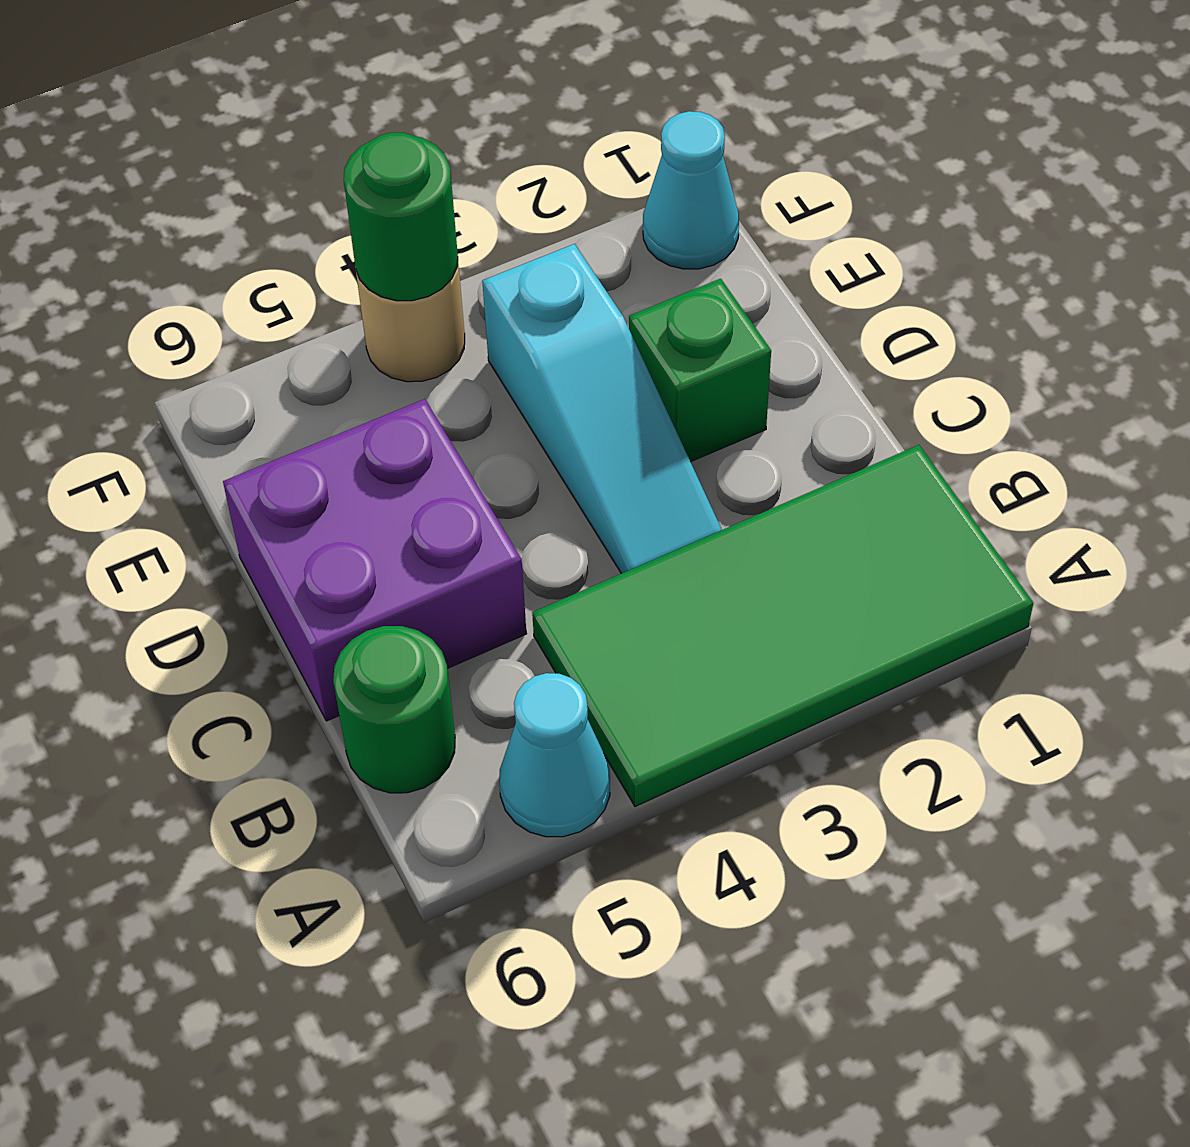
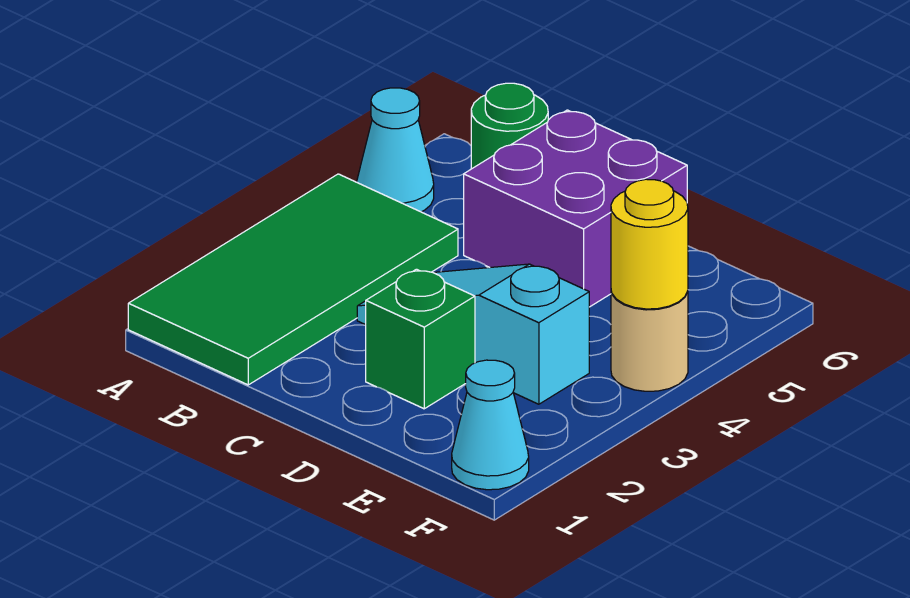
green round brick F4 level 2 -> yellow round brick F4 level 2

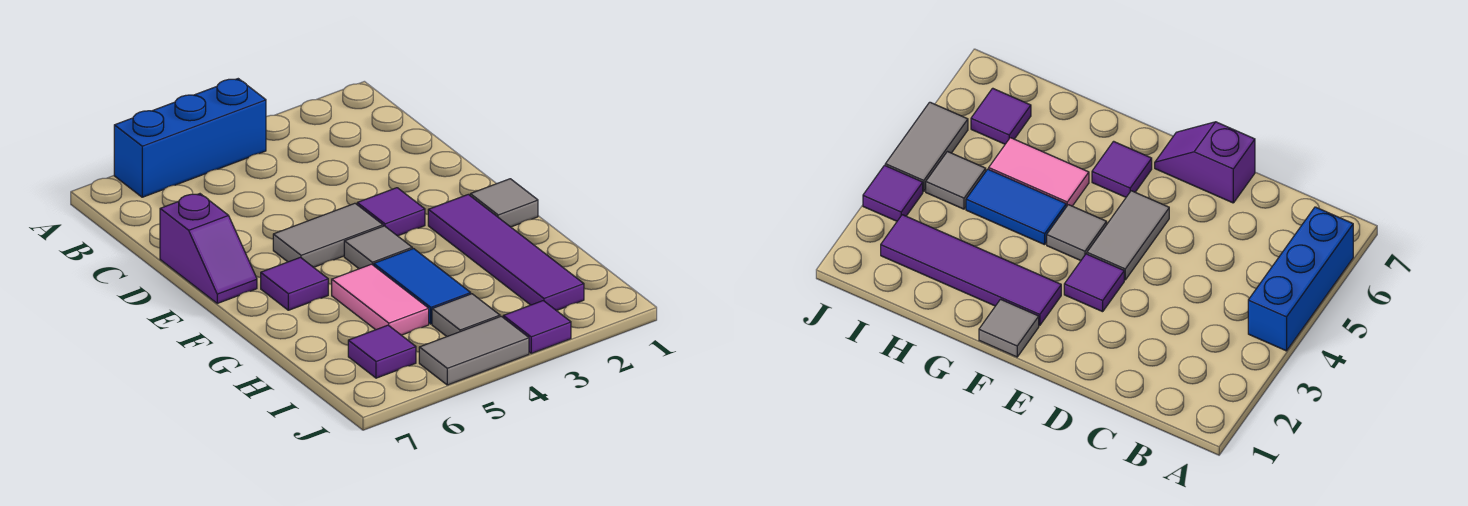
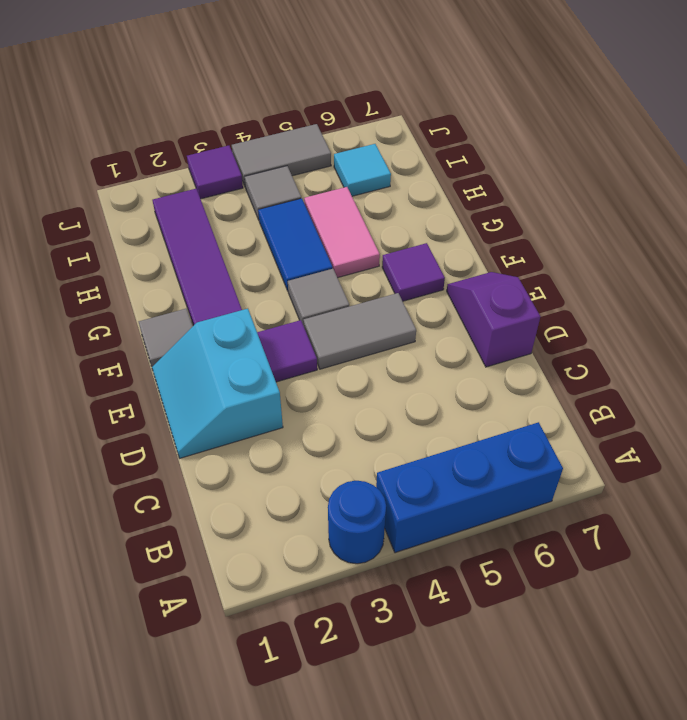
none -> blue round brick A3 level 1
none -> cyan slope D1:E2 level 1 top 2
purple tile I6 level 1 -> cyan tile I6 level 1

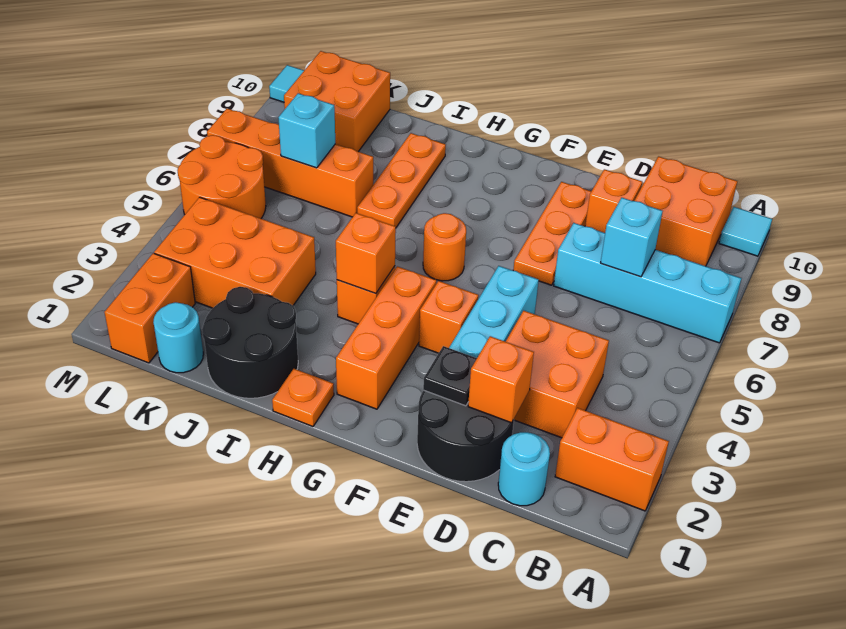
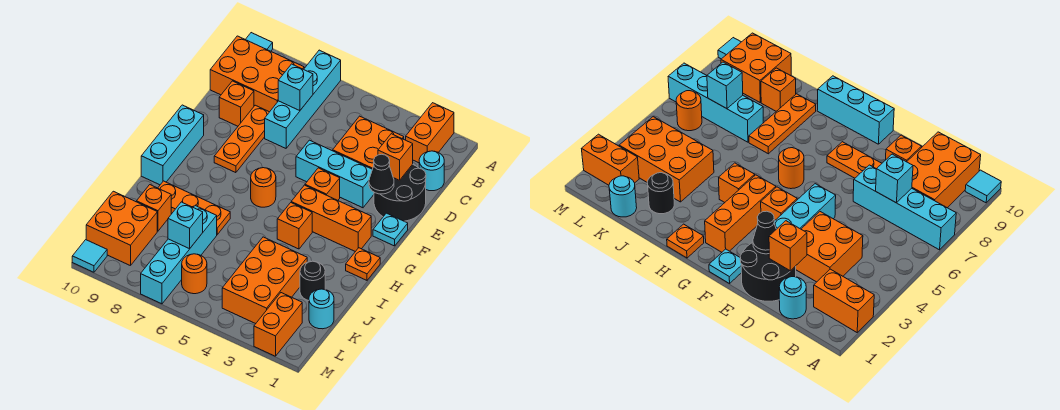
orange brick B9:C10 level 1 -> orange brick B8:C10 level 1
black plate E2 level 2 -> black cone E2 level 2
orange plate E7:E9 level 1 -> orange plate D8:F8 level 1
none -> cyan plate F1 level 1
none -> cyan brick F10:H10 level 1
orange brick H4 level 2 -> orange brick J9 level 1
black round brick I1:J2 level 1 -> black round brick J2 level 1
orange brick J7:M7 level 1 -> cyan brick J7:M7 level 1
orange brick L1:L2 level 1 -> orange brick L2:M2 level 1
orange round brick L5:M6 level 1 -> orange round brick L6 level 1

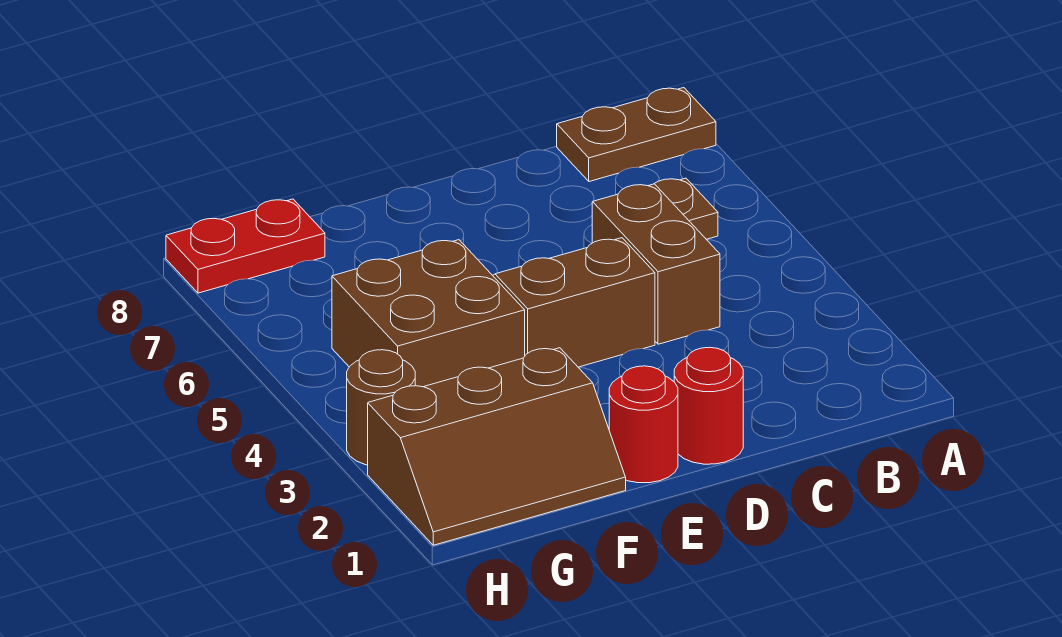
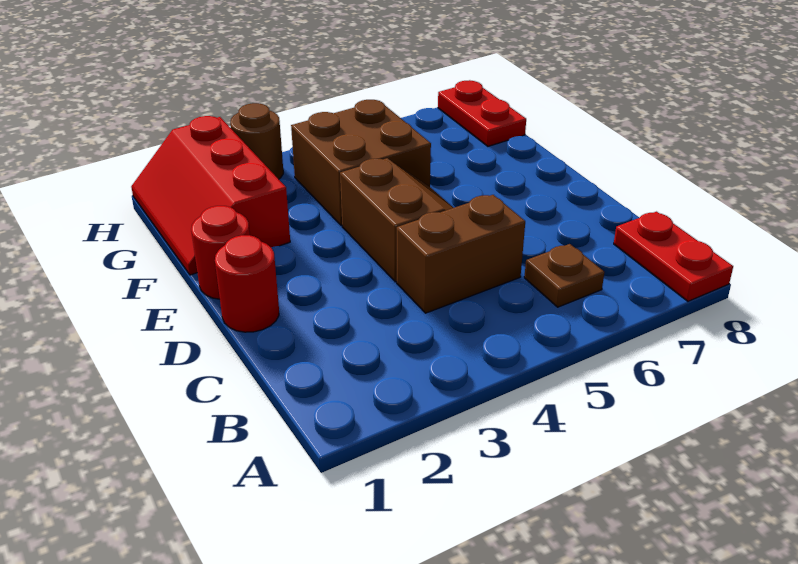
brown plate A8:B8 level 1 -> red plate A8:B8 level 1
brown slope F1:H2 level 1 top 2 -> red slope F1:H2 level 1 top 2

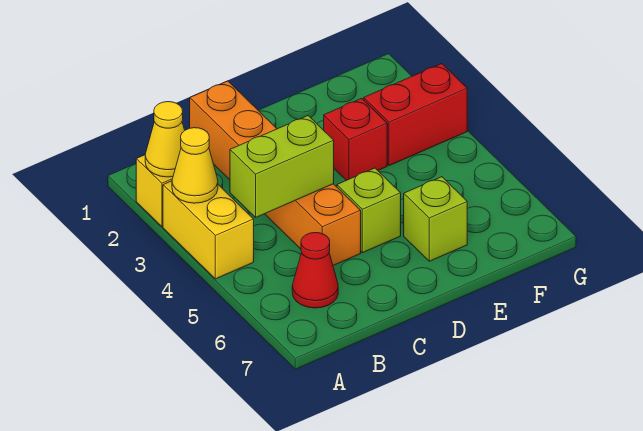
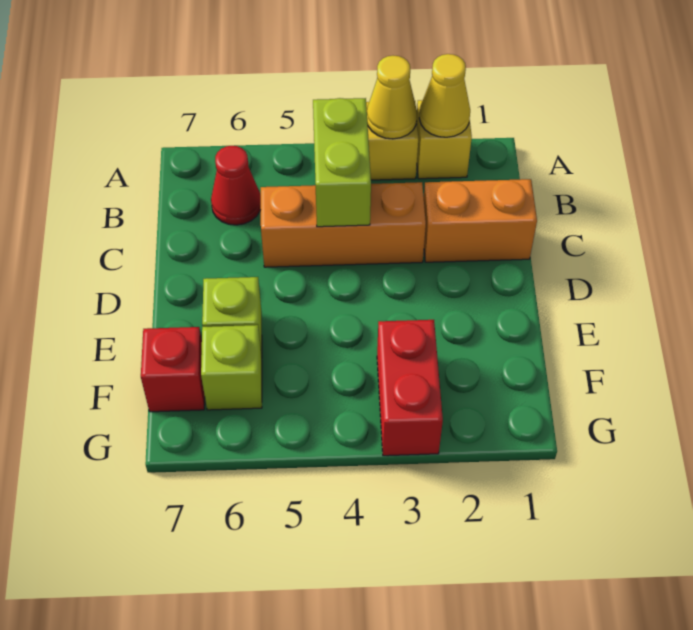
lime brick D5 level 1 -> lime brick F6 level 1
red brick E3 level 1 -> red brick F7 level 1

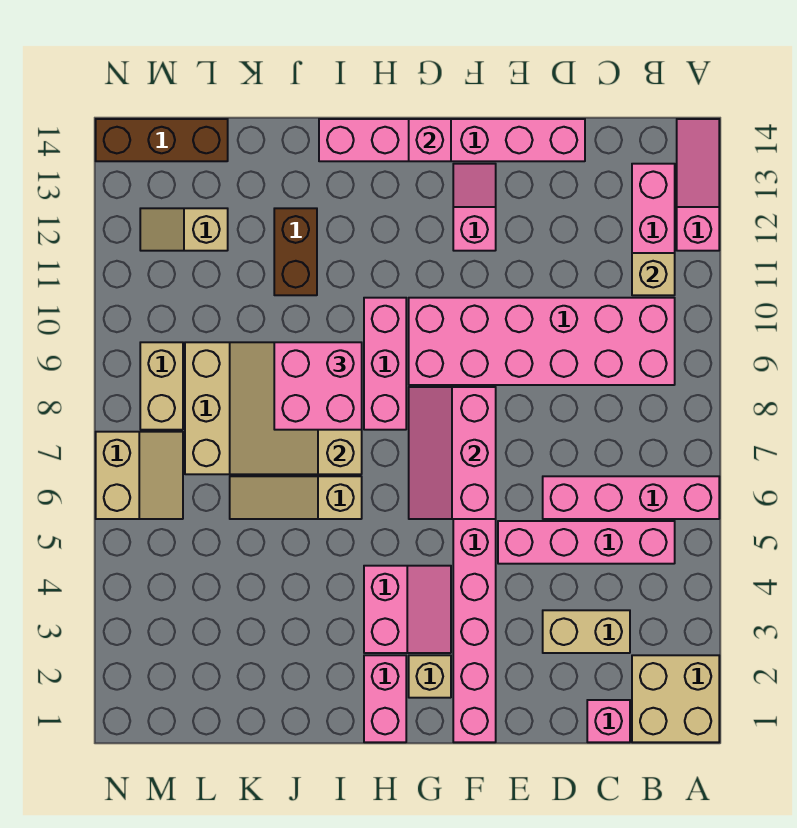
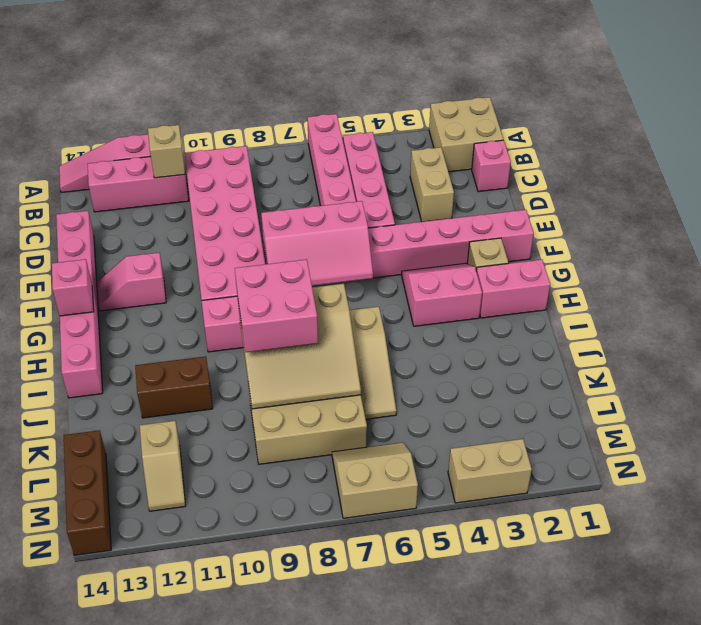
tan brick M8:M9 level 1 -> tan brick N3:N4 level 1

☆ ☆ ☆ ☆ ☆

Lines from the records above that hold "round" are the ones to list.

• Written response:
green round brick F4 level 2 -> yellow round brick F4 level 2
none -> blue round brick A3 level 1
black round brick I1:J2 level 1 -> black round brick J2 level 1
orange round brick L5:M6 level 1 -> orange round brick L6 level 1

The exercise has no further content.